Write out each of the items below again with "Violoncelle" changed to "Cello" and nothing else altered. Leave out the pictures.

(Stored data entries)
##############################

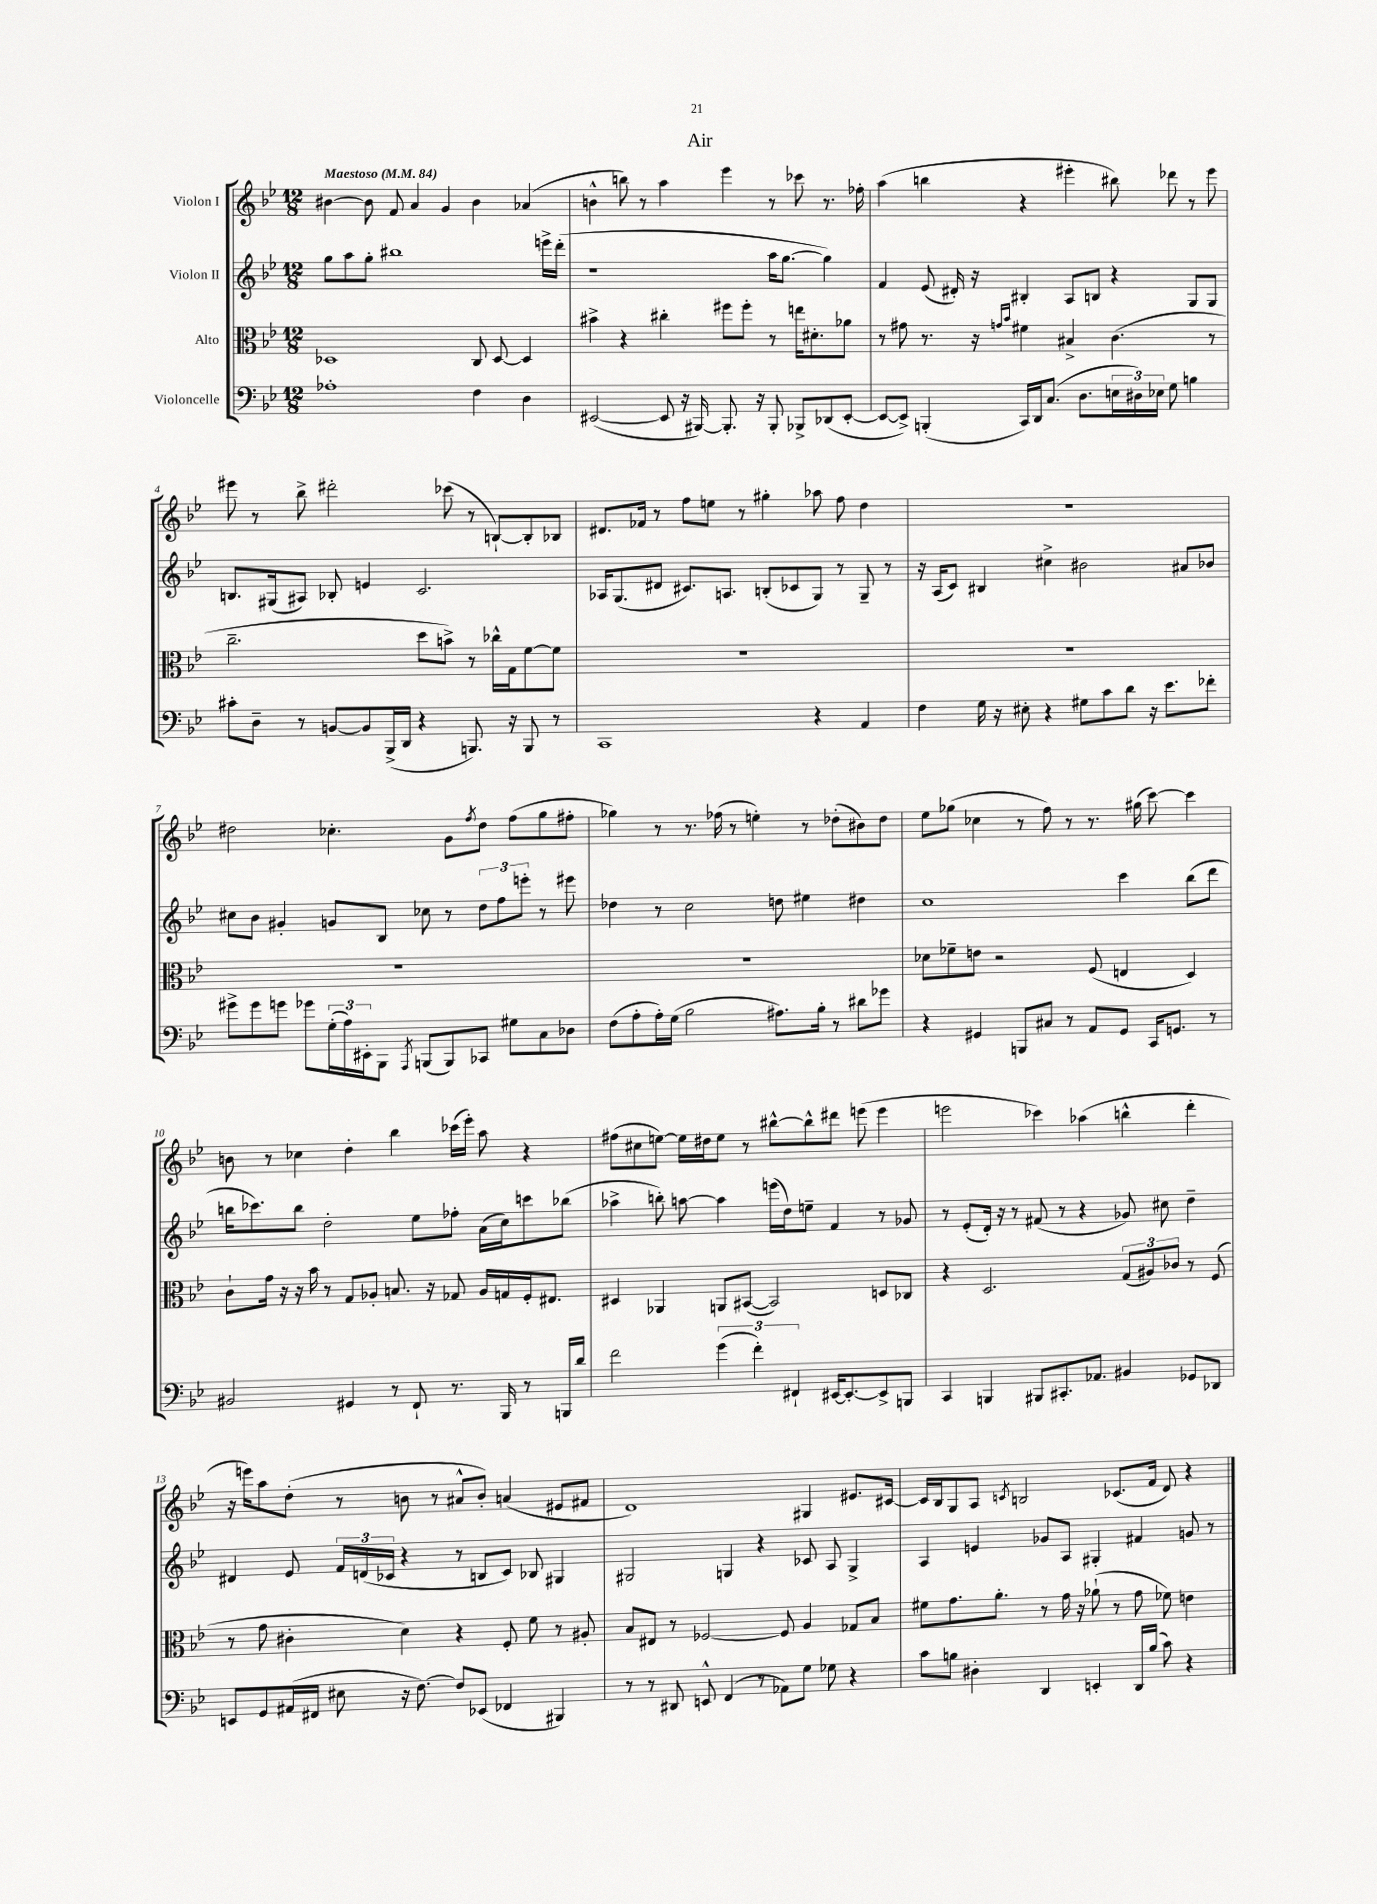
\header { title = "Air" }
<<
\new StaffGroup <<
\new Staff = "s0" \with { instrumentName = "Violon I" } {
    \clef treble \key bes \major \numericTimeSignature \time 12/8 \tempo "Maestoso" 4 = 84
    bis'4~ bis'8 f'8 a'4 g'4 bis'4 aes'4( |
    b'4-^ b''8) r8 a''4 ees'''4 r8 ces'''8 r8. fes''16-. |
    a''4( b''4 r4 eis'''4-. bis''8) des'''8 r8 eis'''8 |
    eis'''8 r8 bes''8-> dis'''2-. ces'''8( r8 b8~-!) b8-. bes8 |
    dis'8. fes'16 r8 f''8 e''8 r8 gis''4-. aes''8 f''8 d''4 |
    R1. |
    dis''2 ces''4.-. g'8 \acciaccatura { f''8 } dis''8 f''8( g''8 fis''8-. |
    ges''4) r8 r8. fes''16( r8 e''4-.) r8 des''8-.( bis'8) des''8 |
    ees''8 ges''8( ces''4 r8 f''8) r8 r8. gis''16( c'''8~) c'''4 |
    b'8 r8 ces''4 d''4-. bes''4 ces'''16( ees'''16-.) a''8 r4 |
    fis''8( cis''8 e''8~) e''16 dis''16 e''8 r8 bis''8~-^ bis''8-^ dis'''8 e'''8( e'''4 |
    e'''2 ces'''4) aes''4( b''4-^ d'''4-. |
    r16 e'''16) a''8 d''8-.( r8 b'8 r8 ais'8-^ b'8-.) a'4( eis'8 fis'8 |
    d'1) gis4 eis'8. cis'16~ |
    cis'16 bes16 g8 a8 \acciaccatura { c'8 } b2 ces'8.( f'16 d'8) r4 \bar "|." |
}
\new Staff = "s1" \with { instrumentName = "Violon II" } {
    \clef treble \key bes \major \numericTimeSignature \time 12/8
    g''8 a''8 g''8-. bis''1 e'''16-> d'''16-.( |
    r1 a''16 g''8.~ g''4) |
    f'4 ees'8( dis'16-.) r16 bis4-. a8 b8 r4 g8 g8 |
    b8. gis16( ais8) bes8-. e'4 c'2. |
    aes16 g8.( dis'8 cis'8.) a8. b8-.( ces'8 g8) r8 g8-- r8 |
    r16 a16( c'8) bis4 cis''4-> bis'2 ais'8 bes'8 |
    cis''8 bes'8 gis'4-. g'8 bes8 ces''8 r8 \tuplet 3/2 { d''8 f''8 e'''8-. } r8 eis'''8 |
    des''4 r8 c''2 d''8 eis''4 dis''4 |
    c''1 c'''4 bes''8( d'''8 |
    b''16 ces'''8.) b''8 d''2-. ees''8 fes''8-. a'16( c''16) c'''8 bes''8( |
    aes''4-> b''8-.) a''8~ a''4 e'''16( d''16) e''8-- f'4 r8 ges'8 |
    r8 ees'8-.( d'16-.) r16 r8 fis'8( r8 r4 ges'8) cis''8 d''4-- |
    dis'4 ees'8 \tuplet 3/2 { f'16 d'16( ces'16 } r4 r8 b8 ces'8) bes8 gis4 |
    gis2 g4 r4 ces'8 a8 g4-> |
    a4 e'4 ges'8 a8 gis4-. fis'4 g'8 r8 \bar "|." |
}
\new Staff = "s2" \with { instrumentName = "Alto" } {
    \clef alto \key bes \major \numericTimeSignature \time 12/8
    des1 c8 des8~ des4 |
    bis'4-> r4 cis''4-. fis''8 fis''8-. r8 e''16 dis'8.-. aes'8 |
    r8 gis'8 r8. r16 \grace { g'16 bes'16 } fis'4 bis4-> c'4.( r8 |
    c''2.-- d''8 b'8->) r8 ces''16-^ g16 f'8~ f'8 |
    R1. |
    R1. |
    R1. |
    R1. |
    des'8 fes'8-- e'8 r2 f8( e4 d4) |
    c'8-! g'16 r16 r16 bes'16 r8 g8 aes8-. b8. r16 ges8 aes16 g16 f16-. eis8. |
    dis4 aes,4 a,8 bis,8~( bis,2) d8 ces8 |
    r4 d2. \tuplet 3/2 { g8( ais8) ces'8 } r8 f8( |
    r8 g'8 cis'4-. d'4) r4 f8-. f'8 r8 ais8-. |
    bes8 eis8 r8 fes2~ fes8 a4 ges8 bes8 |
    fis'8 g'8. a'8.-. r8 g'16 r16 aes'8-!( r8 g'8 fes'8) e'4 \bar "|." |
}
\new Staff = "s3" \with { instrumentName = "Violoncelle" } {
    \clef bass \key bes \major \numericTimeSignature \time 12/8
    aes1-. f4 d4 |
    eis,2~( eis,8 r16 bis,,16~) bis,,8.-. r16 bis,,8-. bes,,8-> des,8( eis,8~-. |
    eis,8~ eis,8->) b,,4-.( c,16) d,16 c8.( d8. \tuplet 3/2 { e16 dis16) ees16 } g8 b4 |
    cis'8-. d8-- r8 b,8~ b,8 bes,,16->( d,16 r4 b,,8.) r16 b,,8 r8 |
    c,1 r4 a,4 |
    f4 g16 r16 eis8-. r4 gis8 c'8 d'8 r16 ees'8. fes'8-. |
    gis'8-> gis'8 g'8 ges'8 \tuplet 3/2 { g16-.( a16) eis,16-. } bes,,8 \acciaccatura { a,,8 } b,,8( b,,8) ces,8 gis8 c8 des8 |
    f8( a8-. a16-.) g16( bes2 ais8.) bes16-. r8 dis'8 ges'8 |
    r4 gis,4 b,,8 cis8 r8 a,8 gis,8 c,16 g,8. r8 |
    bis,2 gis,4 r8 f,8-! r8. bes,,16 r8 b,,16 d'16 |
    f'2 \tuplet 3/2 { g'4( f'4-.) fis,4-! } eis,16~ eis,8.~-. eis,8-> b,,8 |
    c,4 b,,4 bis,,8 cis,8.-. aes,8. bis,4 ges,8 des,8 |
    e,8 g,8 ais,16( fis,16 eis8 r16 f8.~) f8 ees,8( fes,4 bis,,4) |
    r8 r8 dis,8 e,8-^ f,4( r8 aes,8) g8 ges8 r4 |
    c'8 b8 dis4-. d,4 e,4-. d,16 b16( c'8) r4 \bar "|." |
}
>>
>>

##############################

§ Solution to the exercise
\header { title = "Air" }
<<
\new StaffGroup <<
\new Staff = "s0" \with { instrumentName = "Violon I" } {
    \clef treble \key bes \major \numericTimeSignature \time 12/8 \tempo "Maestoso" 4 = 84
    bis'4~ bis'8 f'8 a'4 g'4 bis'4 aes'4( |
    b'4-^ b''8) r8 a''4 ees'''4 r8 ces'''8 r8. fes''16-. |
    a''4( b''4 r4 eis'''4-. bis''8) des'''8 r8 eis'''8 |
    eis'''8 r8 bes''8-> dis'''2-. ces'''8( r8 b8~-!) b8-. bes8 |
    dis'8. fes'16 r8 f''8 e''8 r8 gis''4-. aes''8 f''8 d''4 |
    R1. |
    dis''2 ces''4.-. g'8 \acciaccatura { f''8 } dis''8 f''8( g''8 fis''8-. |
    ges''4) r8 r8. fes''16( r8 e''4-.) r8 des''8-.( bis'8) des''8 |
    ees''8 ges''8( ces''4 r8 f''8) r8 r8. gis''16( c'''8~) c'''4 |
    b'8 r8 ces''4 d''4-. bes''4 ces'''16( ees'''16-.) a''8 r4 |
    fis''8( cis''8 e''8~) e''16 dis''16 e''8 r8 bis''8~-^ bis''8-^ dis'''8 e'''8( e'''4 |
    e'''2 ces'''4) aes''4( b''4-^ d'''4-. |
    r16 e'''16) a''8 d''8-.( r8 b'8 r8 ais'8-^ b'8-.) a'4( eis'8 fis'8 |
    d'1) gis4 eis'8. cis'16~ |
    cis'16 bes16 g8 a8 \acciaccatura { c'8 } b2 ces'8.( f'16 d'8) r4 \bar "|." |
}
\new Staff = "s1" \with { instrumentName = "Violon II" } {
    \clef treble \key bes \major \numericTimeSignature \time 12/8
    g''8 a''8 g''8-. bis''1 e'''16-> d'''16-.( |
    r1 a''16 g''8.~ g''4) |
    f'4 ees'8( dis'16-.) r16 bis4-. a8 b8 r4 g8 g8 |
    b8. gis16( ais8) bes8-. e'4 c'2. |
    aes16 g8.( dis'8 cis'8.) a8. b8-.( ces'8 g8) r8 g8-- r8 |
    r16 a16( c'8) bis4 cis''4-> bis'2 ais'8 bes'8 |
    cis''8 bes'8 gis'4-. g'8 bes8 ces''8 r8 \tuplet 3/2 { d''8 f''8 e'''8-. } r8 eis'''8 |
    des''4 r8 c''2 d''8 eis''4 dis''4 |
    c''1 c'''4 bes''8( d'''8 |
    b''16 ces'''8.) b''8 d''2-. ees''8 fes''8-. a'16( c''16) c'''8 bes''8( |
    aes''4-> b''8-.) a''8~ a''4 e'''16( d''16) e''8-- f'4 r8 ges'8 |
    r8 ees'8-.( d'16-.) r16 r8 fis'8( r8 r4 ges'8) cis''8 d''4-- |
    dis'4 ees'8 \tuplet 3/2 { f'16 d'16( ces'16 } r4 r8 b8 ces'8) bes8 gis4 |
    gis2 g4 r4 ces'8 a8 g4-> |
    a4 e'4 ges'8 a8 gis4-. fis'4 g'8 r8 \bar "|." |
}
\new Staff = "s2" \with { instrumentName = "Alto" } {
    \clef alto \key bes \major \numericTimeSignature \time 12/8
    des1 c8 des8~ des4 |
    bis'4-> r4 cis''4-. fis''8 fis''8-. r8 e''16 dis'8.-. aes'8 |
    r8 gis'8 r8. r16 \grace { g'16 bes'16 } fis'4 bis4-> c'4.( r8 |
    c''2.-- d''8 b'8->) r8 ces''16-^ g16 f'8~ f'8 |
    R1. |
    R1. |
    R1. |
    R1. |
    des'8 fes'8-- e'8 r2 f8( e4 d4) |
    c'8-! g'16 r16 r16 bes'16 r8 g8 aes8-. b8. r16 ges8 aes16 g16 f16-. eis8. |
    dis4 aes,4 a,8 bis,8~( bis,2) d8 ces8 |
    r4 d2. \tuplet 3/2 { g8( ais8) ces'8 } r8 f8( |
    r8 g'8 cis'4-. d'4) r4 f8-. f'8 r8 ais8-. |
    bes8 eis8 r8 fes2~ fes8 a4 ges8 bes8 |
    fis'8 g'8. a'8.-. r8 g'16 r16 aes'8-!( r8 g'8 fes'8) e'4 \bar "|." |
}
\new Staff = "s3" \with { instrumentName = "Cello" } {
    \clef bass \key bes \major \numericTimeSignature \time 12/8
    aes1-. f4 d4 |
    eis,2~( eis,8 r16 bis,,16~) bis,,8.-. r16 bis,,8-. bes,,8-> des,8( eis,8~-. |
    eis,8~ eis,8->) b,,4-.( c,16) d,16 c8.( d8. \tuplet 3/2 { e16 dis16) ees16 } g8 b4 |
    cis'8-. d8-- r8 b,8~ b,8 bes,,16->( d,16 r4 b,,8.) r16 b,,8 r8 |
    c,1 r4 a,4 |
    f4 g16 r16 eis8-. r4 gis8 c'8 d'8 r16 ees'8. fes'8-. |
    gis'8-> gis'8 g'8 ges'8 \tuplet 3/2 { g16-.( a16) eis,16-. } bes,,8 \acciaccatura { a,,8 } b,,8( b,,8) ces,8 gis8 c8 des8 |
    f8( a8-. a16-.) g16( bes2 ais8.) bes16-. r8 dis'8 ges'8 |
    r4 gis,4 b,,8 cis8 r8 a,8 gis,8 c,16 g,8. r8 |
    bis,2 gis,4 r8 f,8-! r8. bes,,16 r8 b,,16 d'16 |
    f'2 \tuplet 3/2 { g'4( f'4-.) fis,4-! } eis,16~ eis,8.~-. eis,8-> b,,8 |
    c,4 b,,4 bis,,8 cis,8.-. aes,8. bis,4 ges,8 des,8 |
    e,8 g,8 ais,16( fis,16 eis8 r16 f8.~) f8 ees,8( fes,4 bis,,4) |
    r8 r8 dis,8 e,8-^ f,4( r8 aes,8) g8 ges8 r4 |
    c'8 b8 dis4-. d,4 e,4-. d,16 b16( c'8) r4 \bar "|." |
}
>>
>>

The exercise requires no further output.